● Task prompt: Scan the material for the word "poêle", then return every line where it appears.

● Recorded data:
***

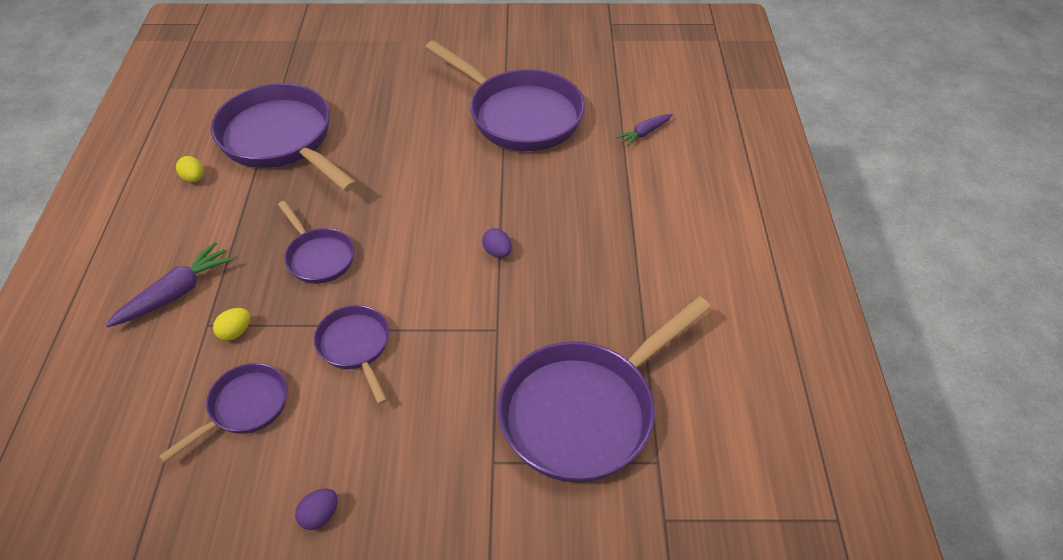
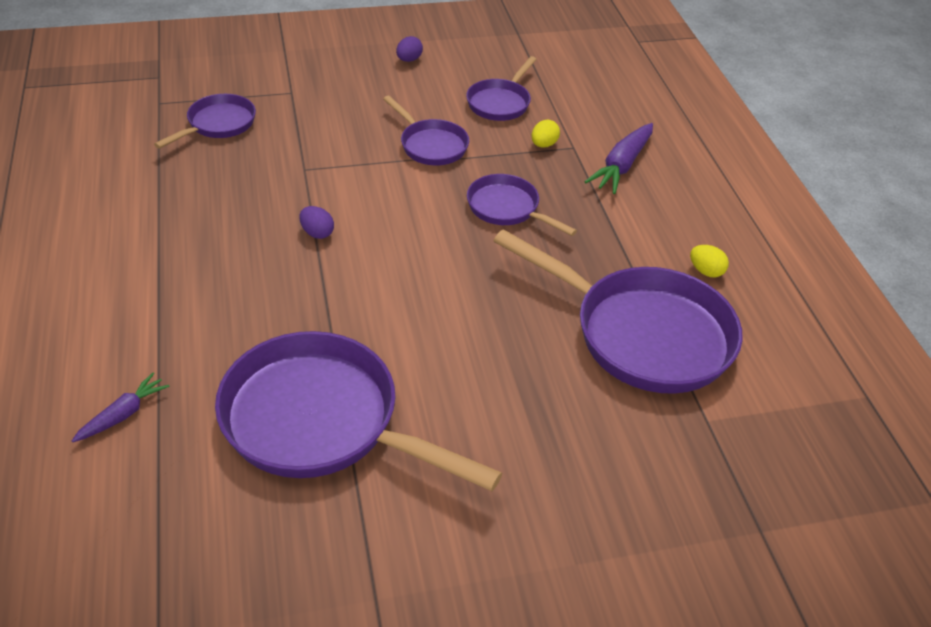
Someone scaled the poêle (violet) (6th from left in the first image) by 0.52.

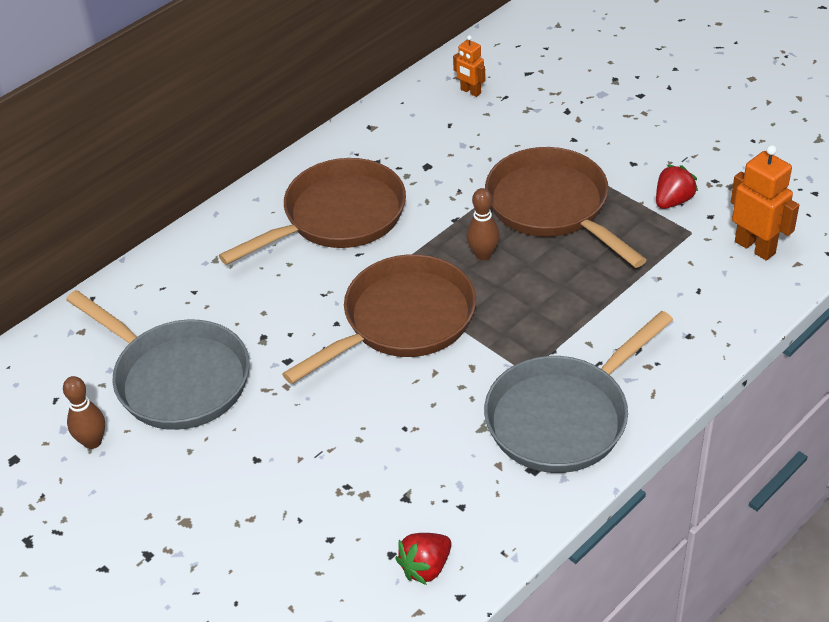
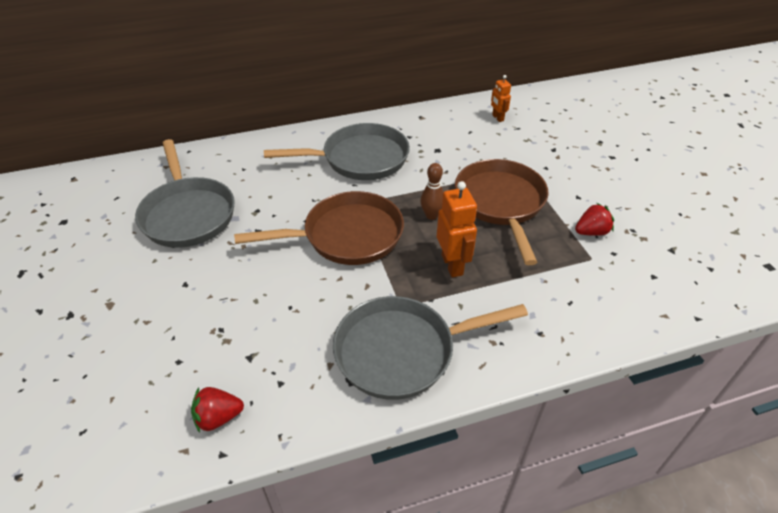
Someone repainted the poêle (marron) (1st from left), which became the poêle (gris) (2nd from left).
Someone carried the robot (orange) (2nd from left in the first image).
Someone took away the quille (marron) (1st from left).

***

● Solution to this exercise:
Someone scaled the poêle (violet) (6th from left in the first image) by 0.52.
Someone repainted the poêle (marron) (1st from left), which became the poêle (gris) (2nd from left).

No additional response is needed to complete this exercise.